Transcribe the data below verbatim from the line with "blue cutting board: 4 -> 5" to the line with "green vase: 5 -> 10". Include both of those lines.

****************

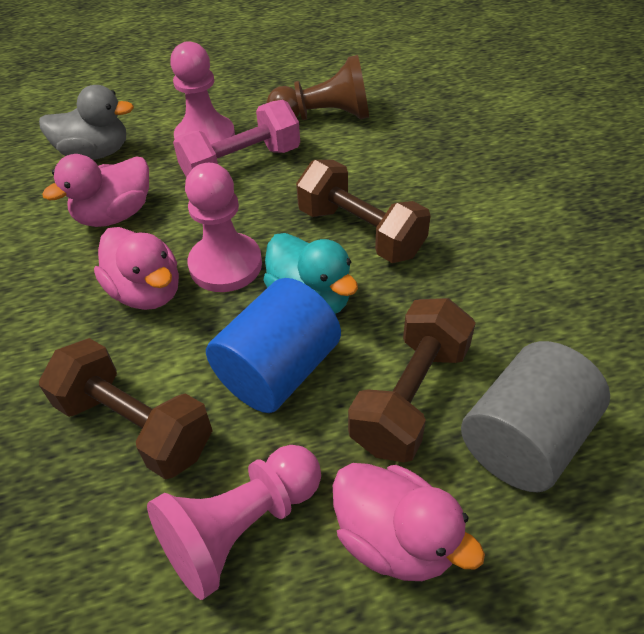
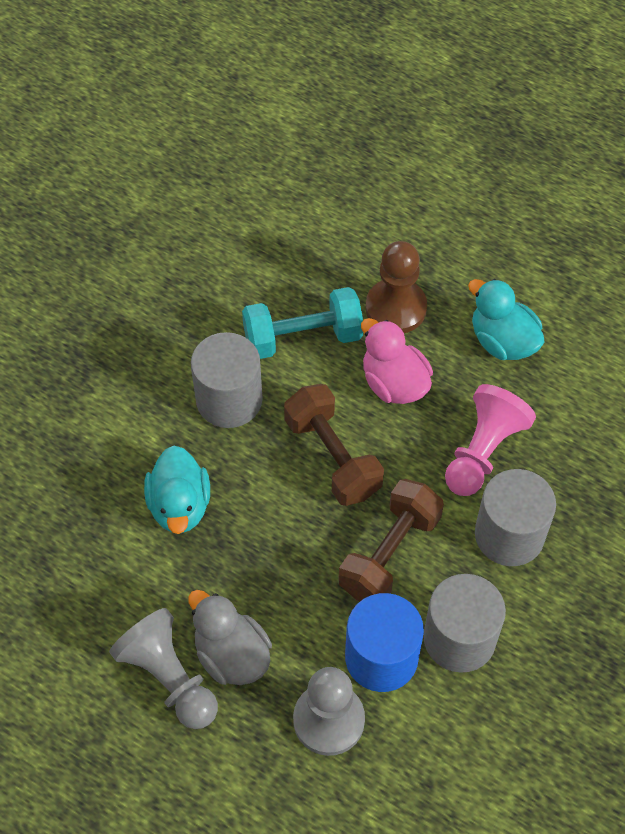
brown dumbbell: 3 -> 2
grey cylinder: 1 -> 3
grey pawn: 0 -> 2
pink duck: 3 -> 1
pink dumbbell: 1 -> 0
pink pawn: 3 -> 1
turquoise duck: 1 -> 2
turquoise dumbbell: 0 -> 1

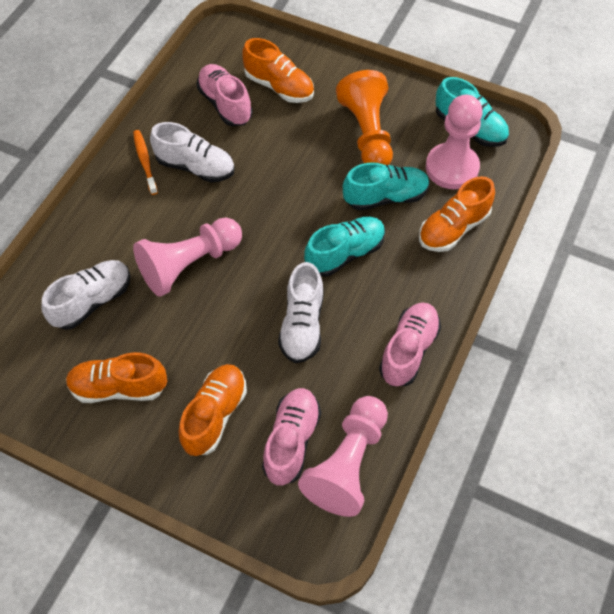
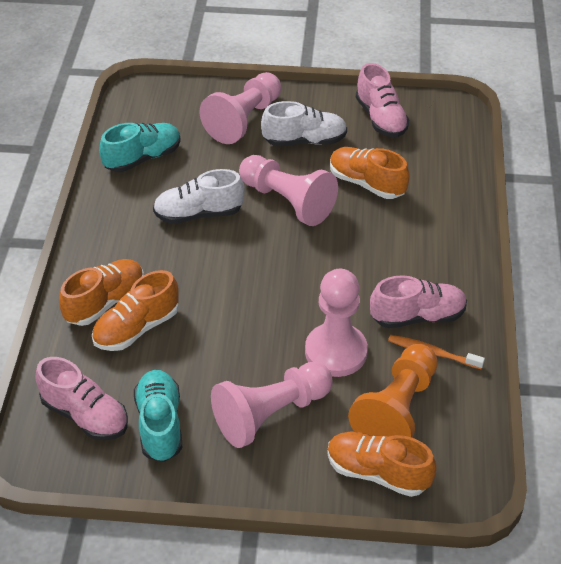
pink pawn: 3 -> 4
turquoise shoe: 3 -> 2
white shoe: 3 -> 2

****************

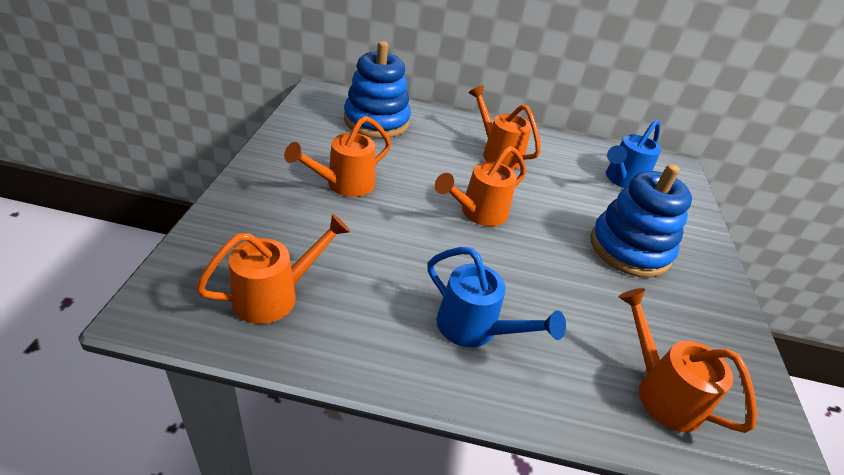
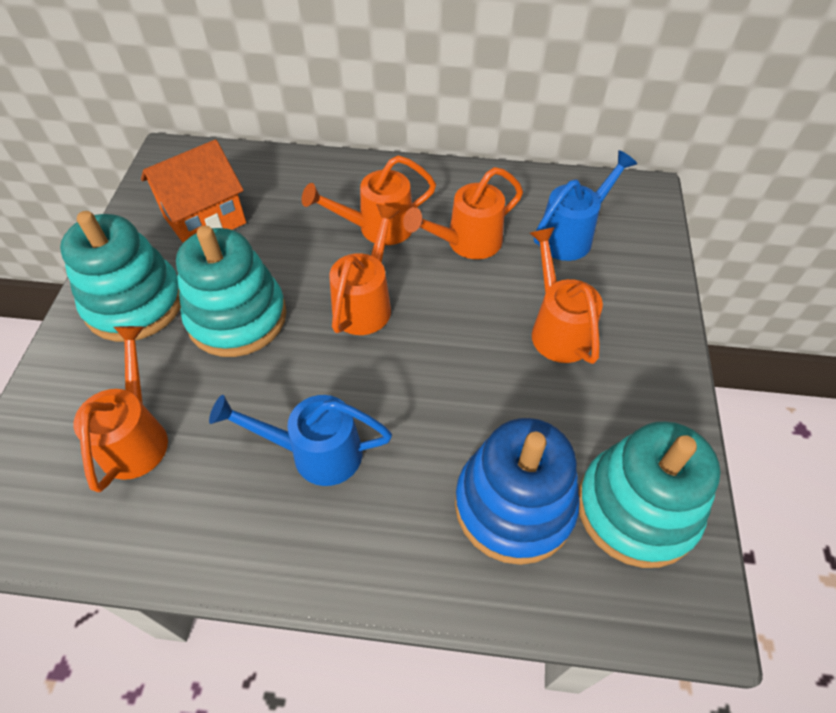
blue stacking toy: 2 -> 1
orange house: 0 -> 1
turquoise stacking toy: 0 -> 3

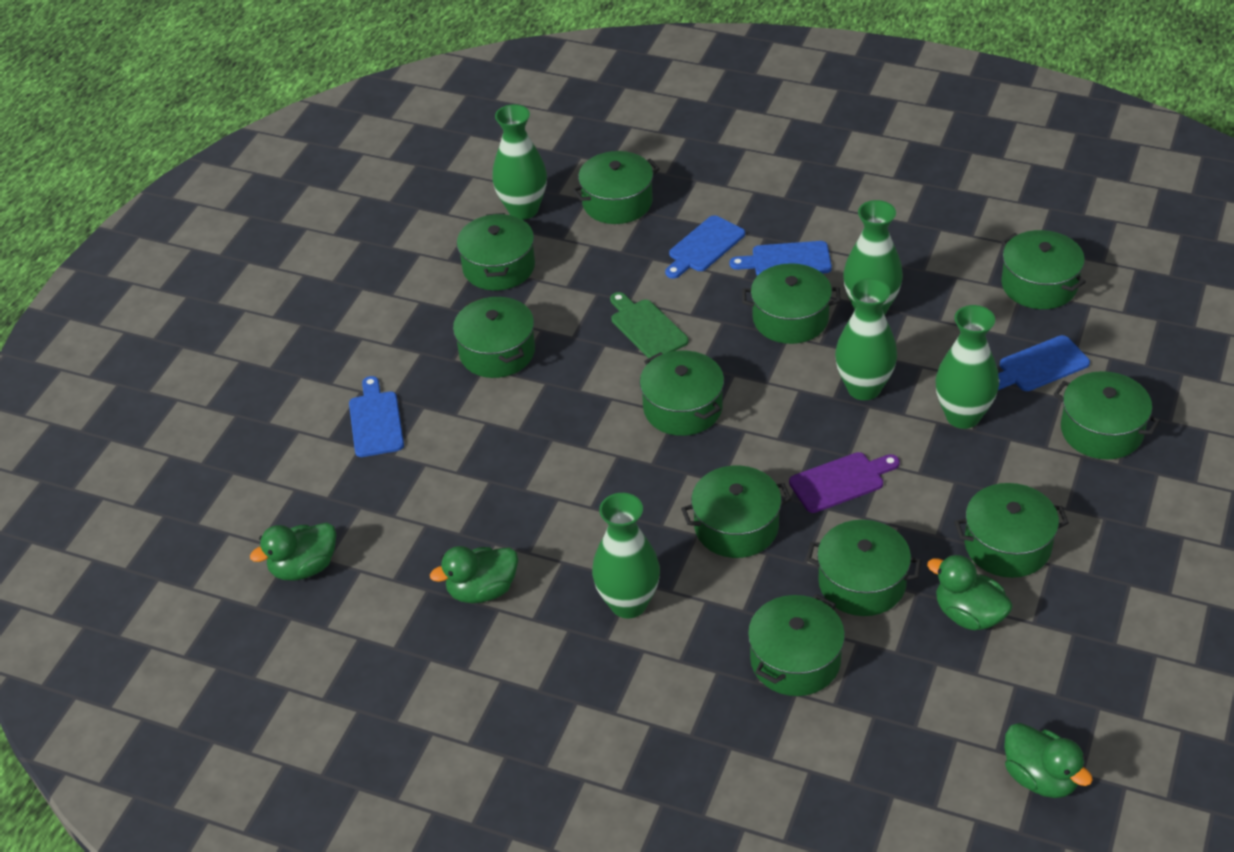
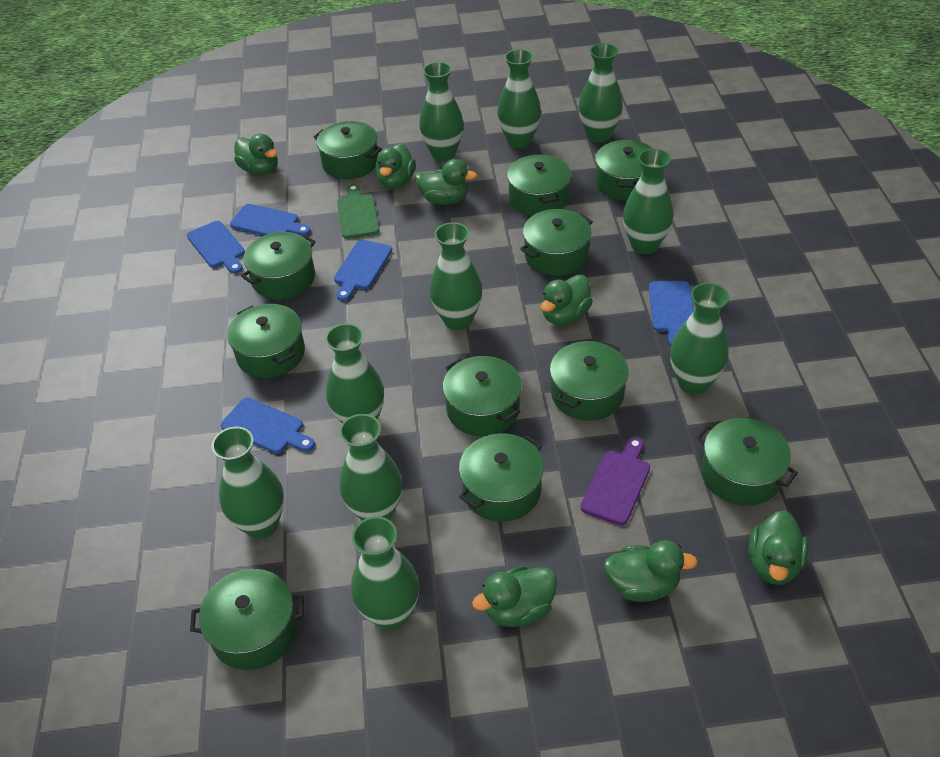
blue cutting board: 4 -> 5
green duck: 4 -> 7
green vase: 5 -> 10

****************

__Your solution__:
blue cutting board: 4 -> 5
green duck: 4 -> 7
green vase: 5 -> 10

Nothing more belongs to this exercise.